* DATASET
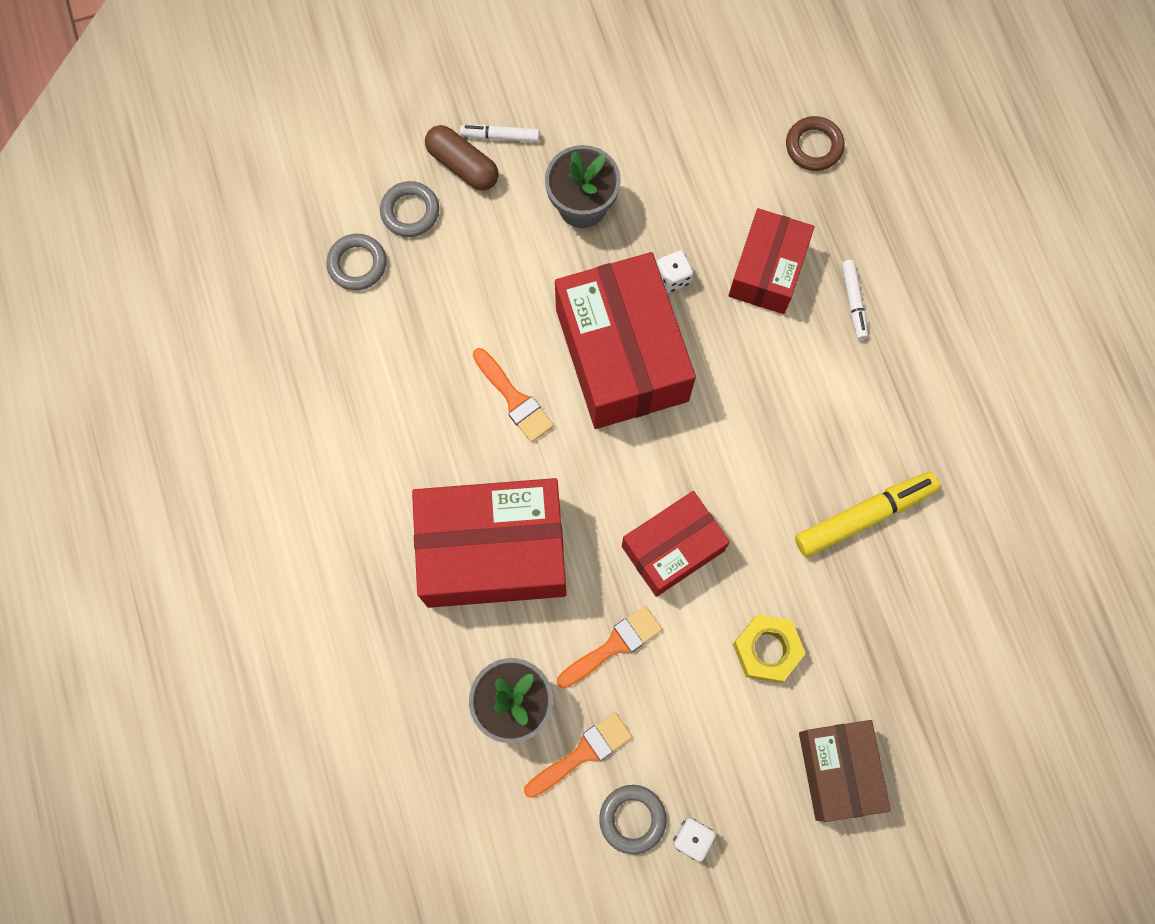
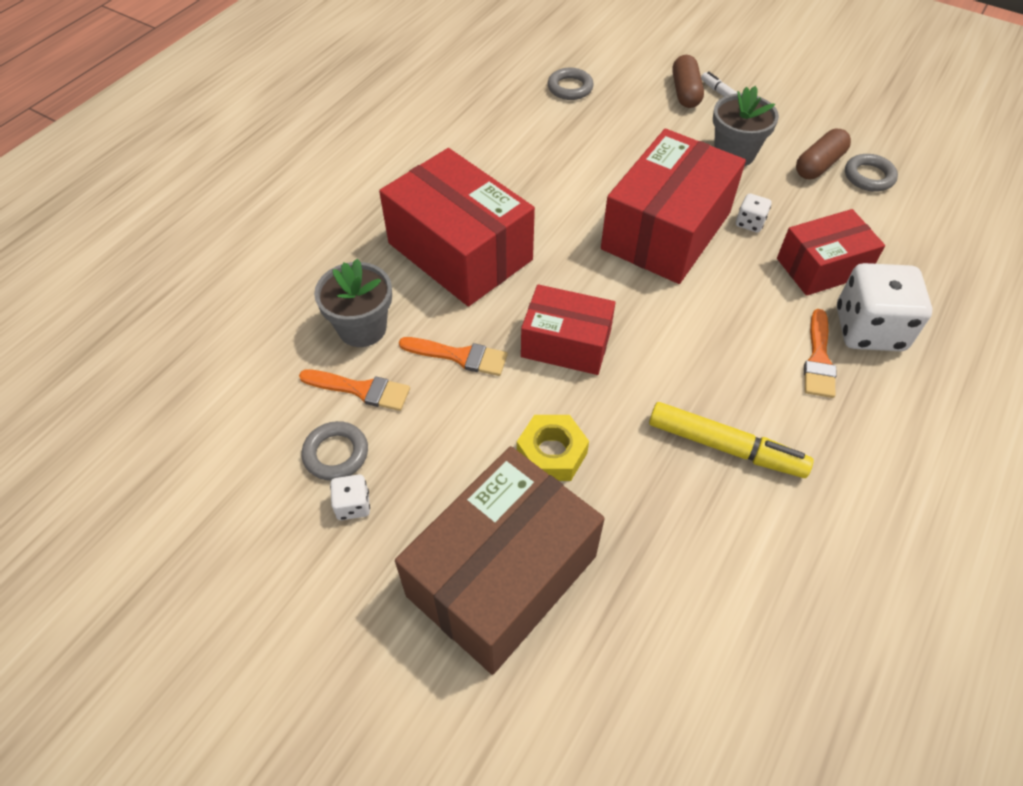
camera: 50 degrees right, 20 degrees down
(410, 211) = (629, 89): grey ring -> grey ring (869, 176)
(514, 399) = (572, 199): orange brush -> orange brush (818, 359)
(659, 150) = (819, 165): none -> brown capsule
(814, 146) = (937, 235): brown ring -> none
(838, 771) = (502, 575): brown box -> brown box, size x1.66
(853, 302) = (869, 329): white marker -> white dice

* EXERCISE INSTRUCTIONS
Within the listing, count the lines that contain the word "none", and give the count by itself.

* OUTPUT BELOW
2